### PROBLEM DETAILS
Give the records again exactly. Pictures do not belong in the copy.

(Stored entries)
○ ○ ○ ○
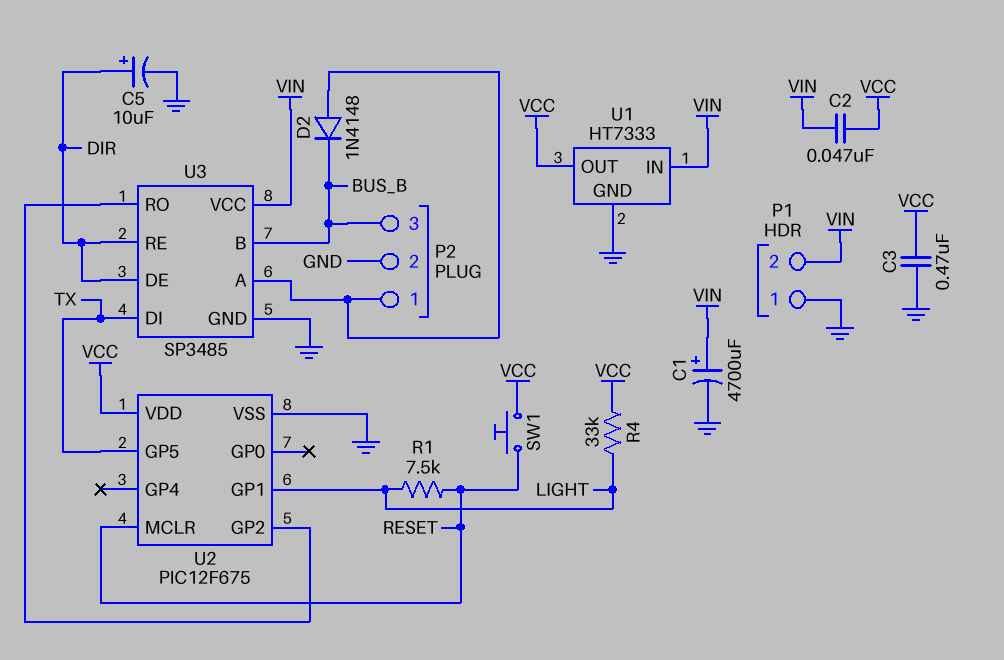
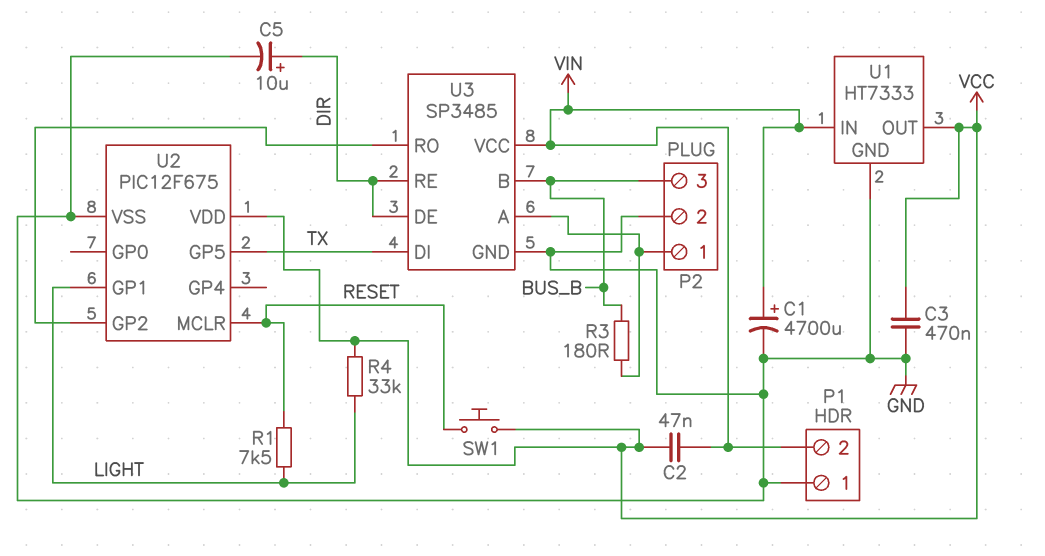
D2: diode 1N4148 (A P2/1, K BUS_B) -> none
R3: none -> 180 (BUS_B, P2/1)

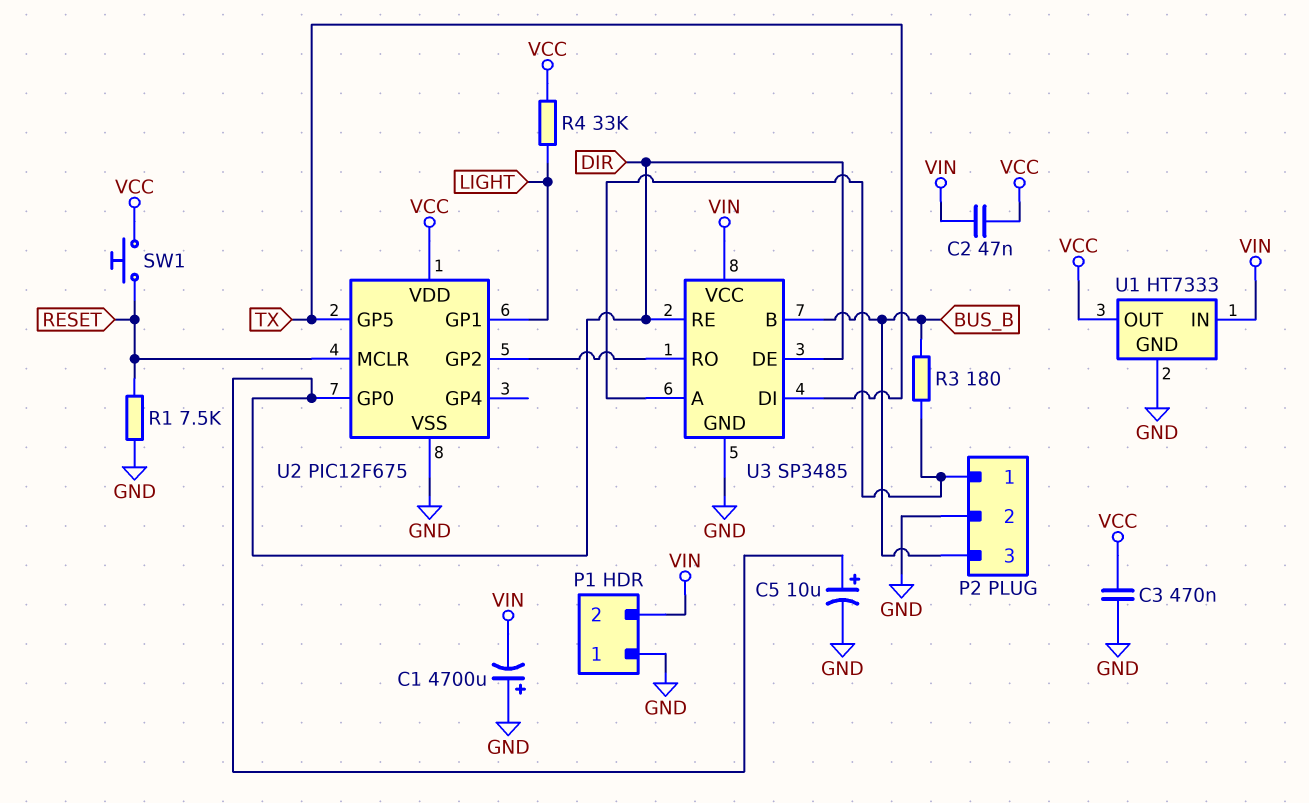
C1: 4700uF (plus VIN, minus GND) -> 4700uF (plus GND, minus VIN)
R1: 7.5k (LIGHT, RESET) -> 7.5k (GND, RESET)
U2 pin GP0: none -> DIR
○ ○ ○ ○
### RESULT
D2: diode 1N4148 (A P2/1, K BUS_B) -> none
R3: none -> 180 (BUS_B, P2/1)

C1: 4700uF (plus VIN, minus GND) -> 4700uF (plus GND, minus VIN)
R1: 7.5k (LIGHT, RESET) -> 7.5k (GND, RESET)
U2 pin GP0: none -> DIR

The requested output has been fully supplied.